* [Activity]: Check the listing below for lines with the word "glasses" and say how many there are, with nothing but the number.

────

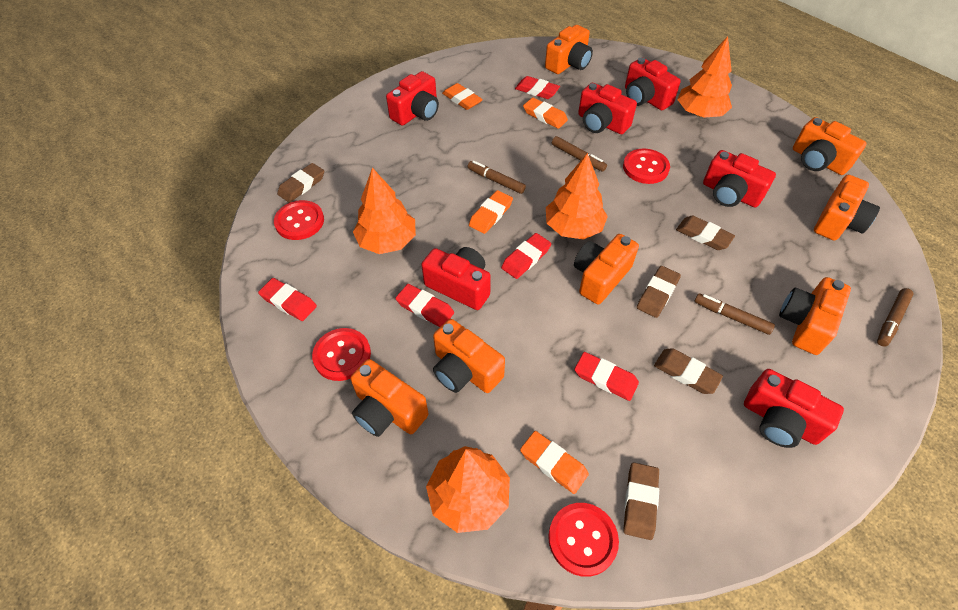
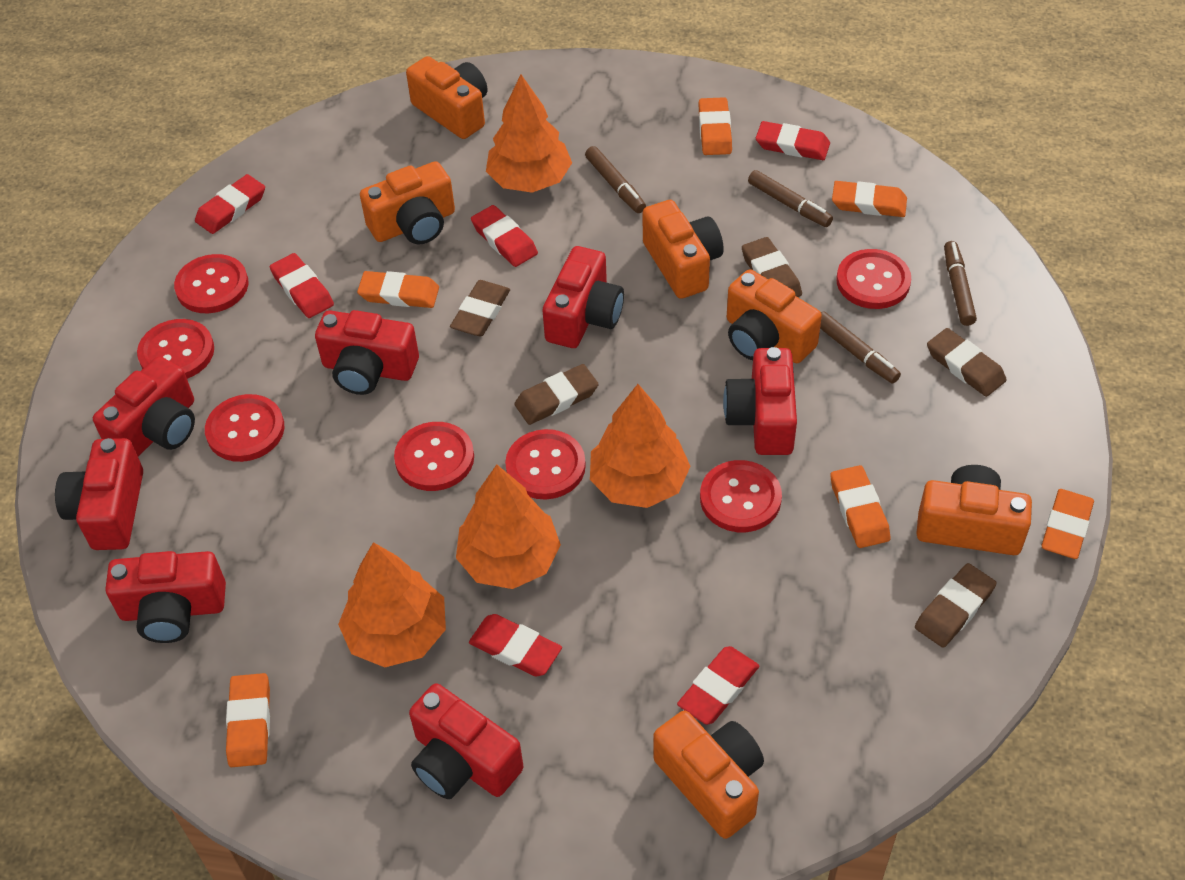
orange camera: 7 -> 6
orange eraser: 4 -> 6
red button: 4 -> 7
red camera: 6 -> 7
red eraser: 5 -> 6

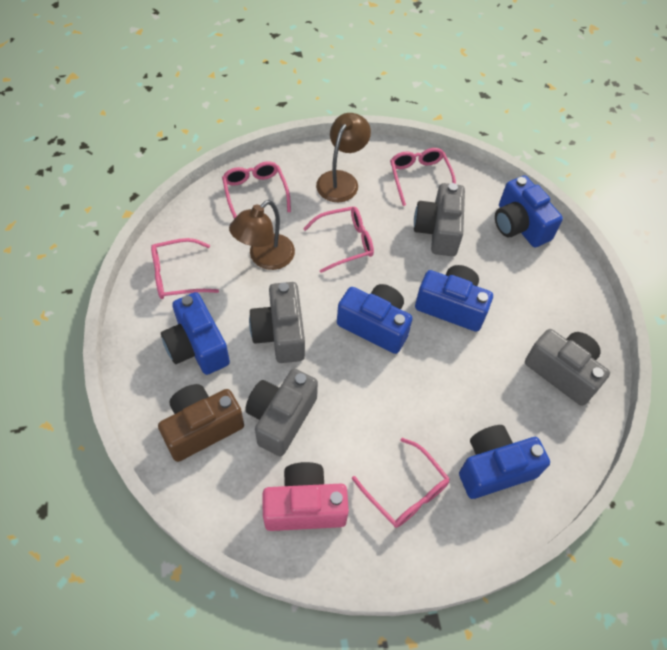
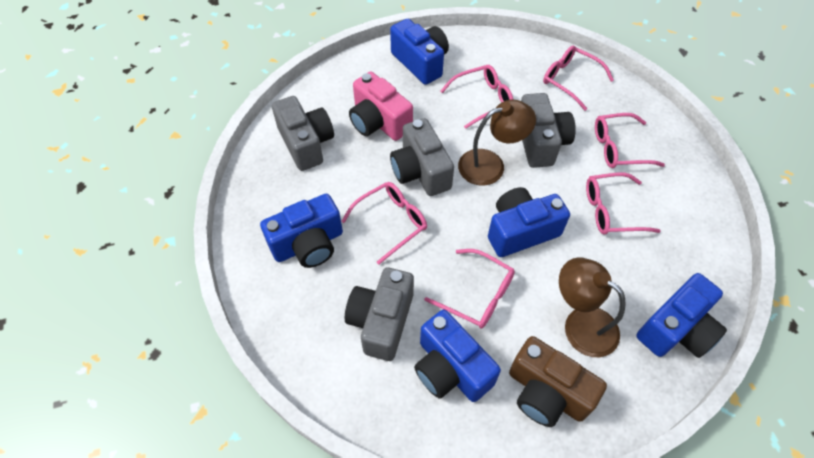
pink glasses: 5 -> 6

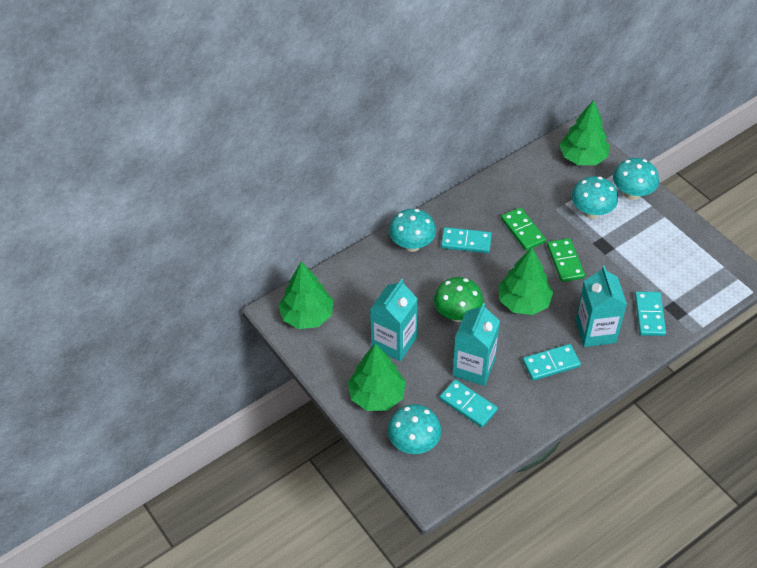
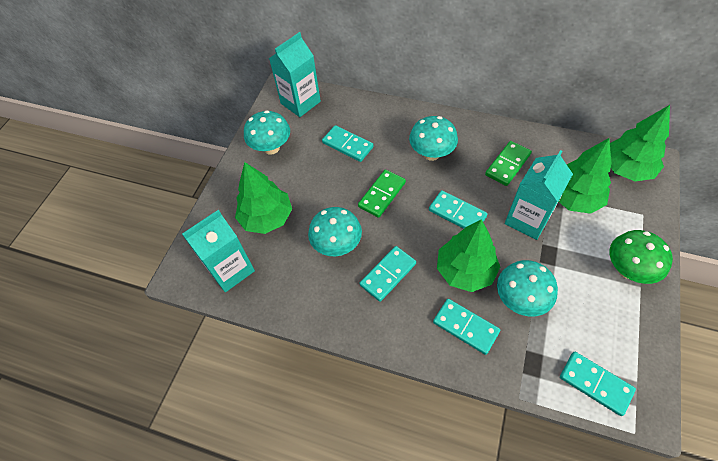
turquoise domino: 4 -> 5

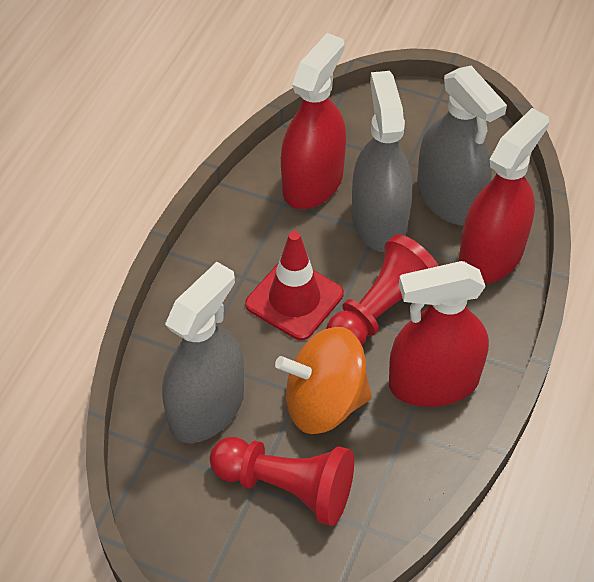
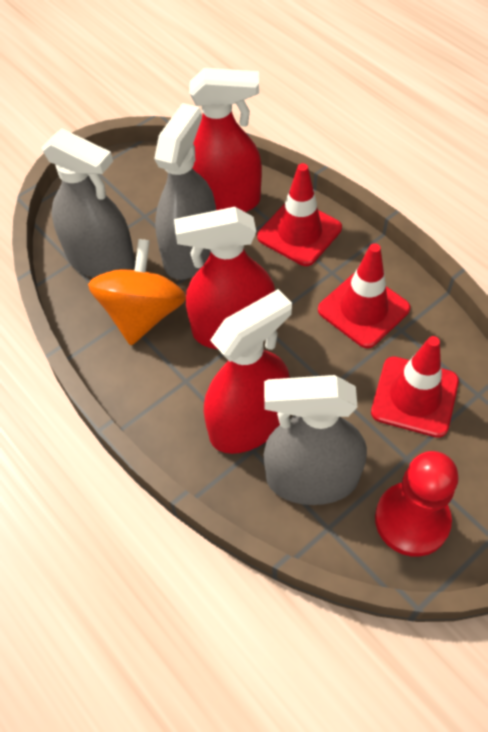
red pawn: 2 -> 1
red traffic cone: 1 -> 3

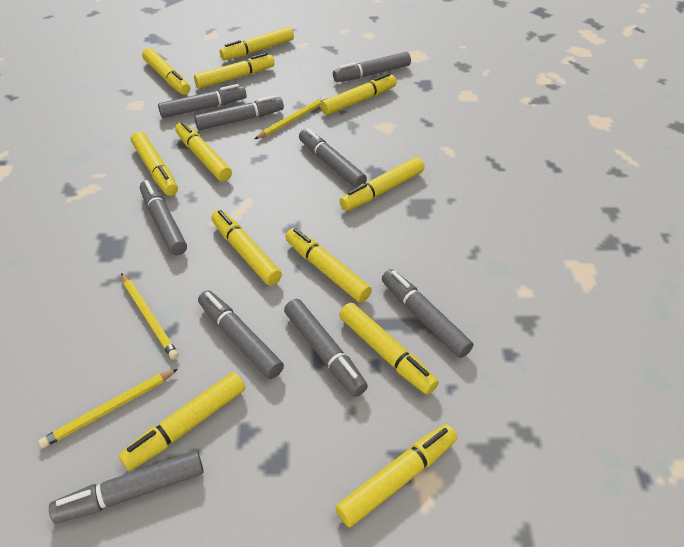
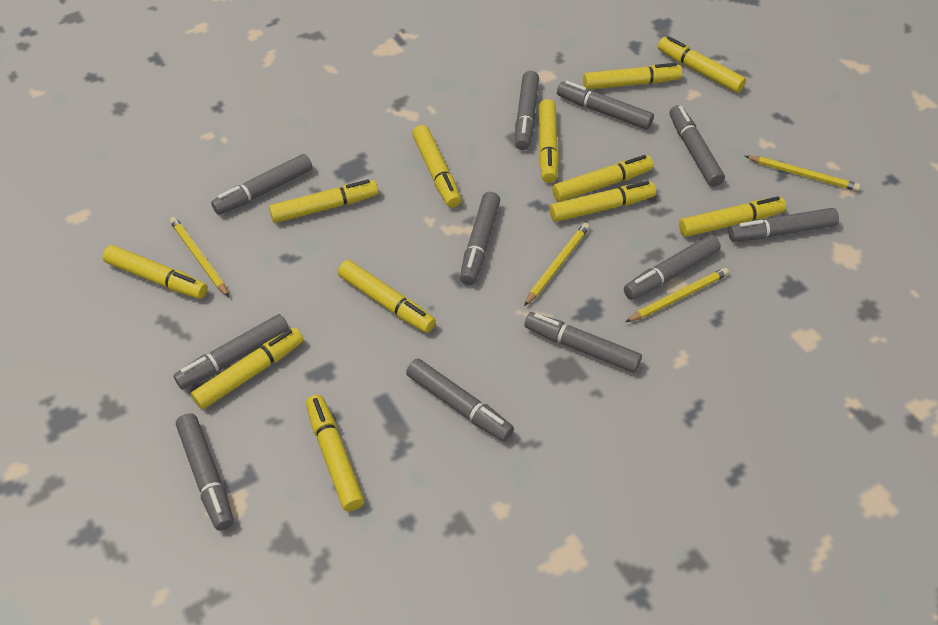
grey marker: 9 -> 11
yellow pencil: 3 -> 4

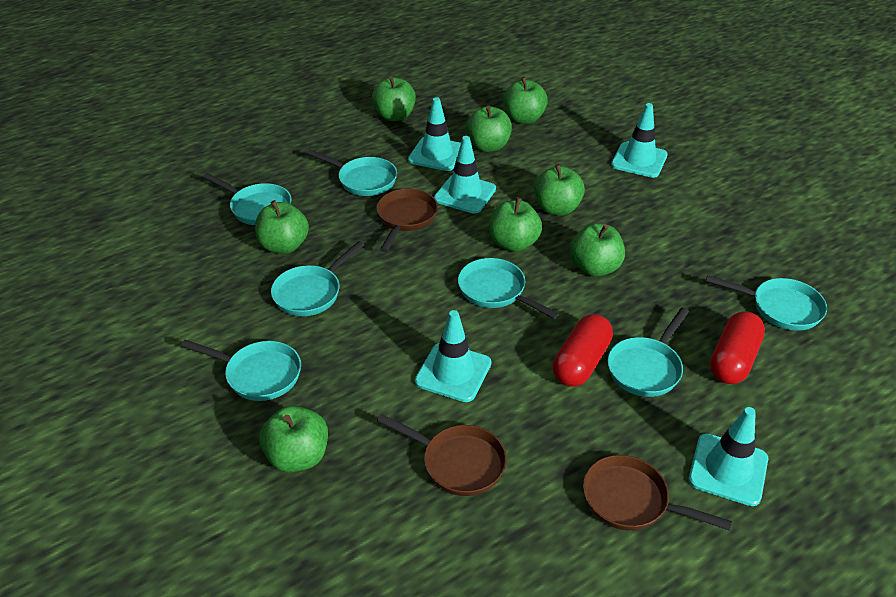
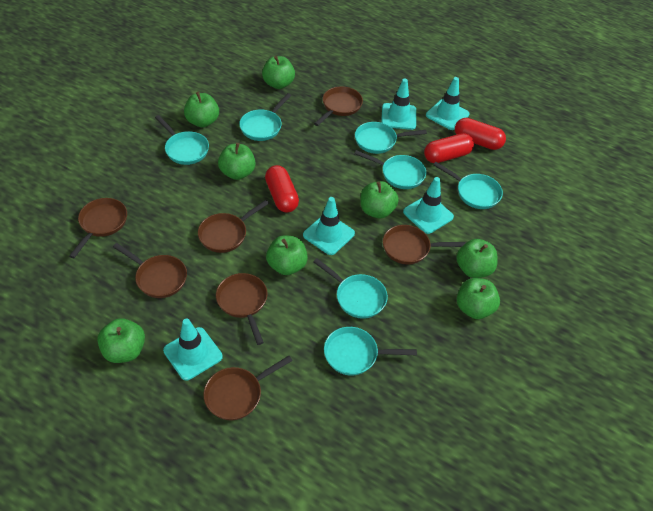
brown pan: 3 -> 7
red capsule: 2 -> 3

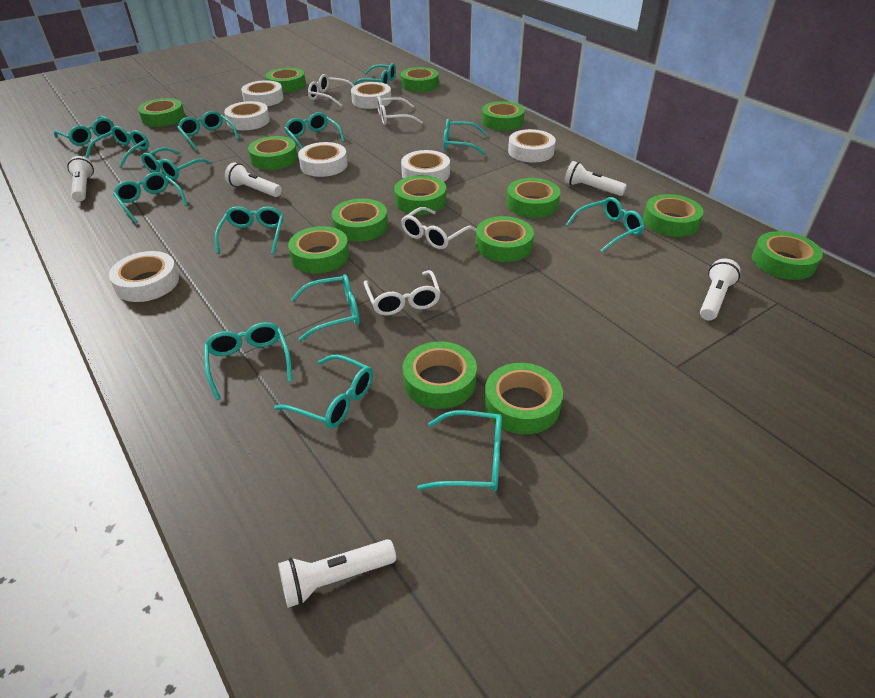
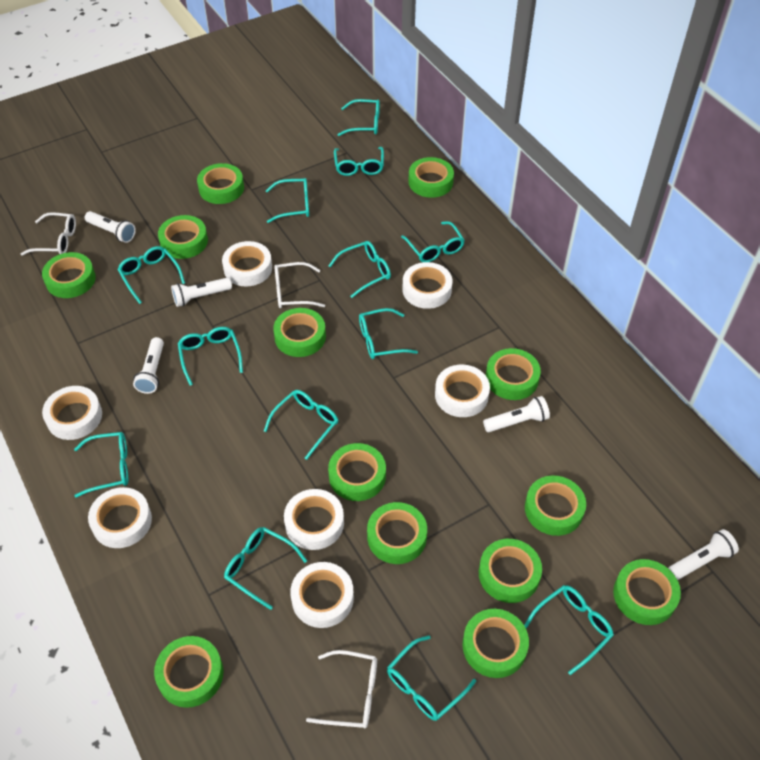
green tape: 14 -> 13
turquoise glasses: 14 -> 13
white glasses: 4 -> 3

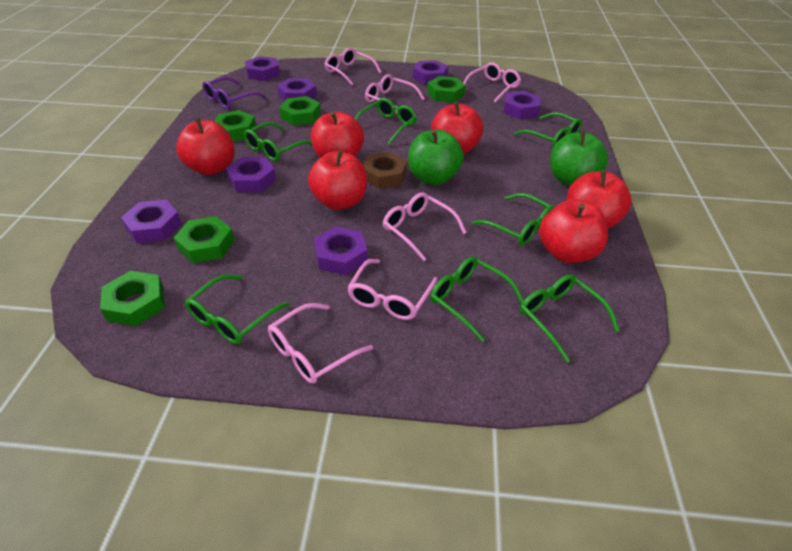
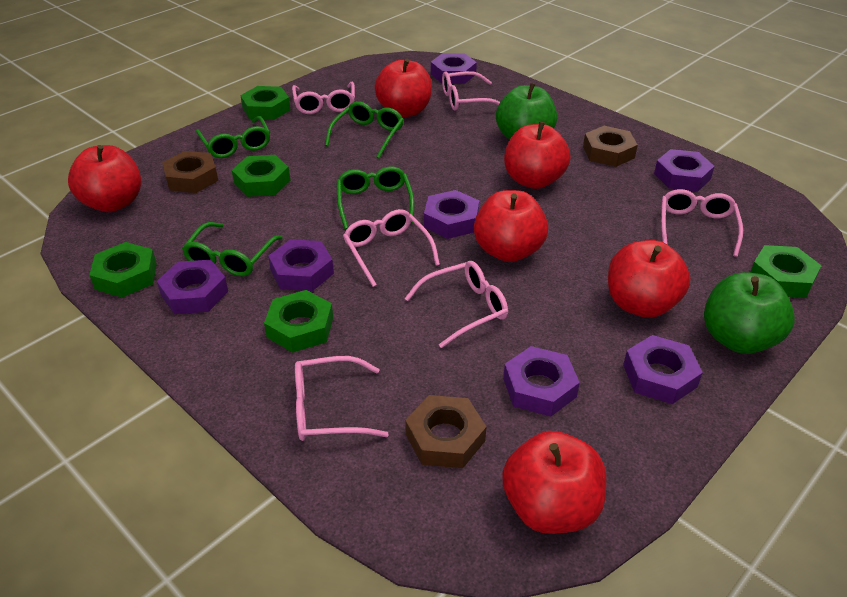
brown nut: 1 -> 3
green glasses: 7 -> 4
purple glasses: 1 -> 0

────

* [Problem solution]: 5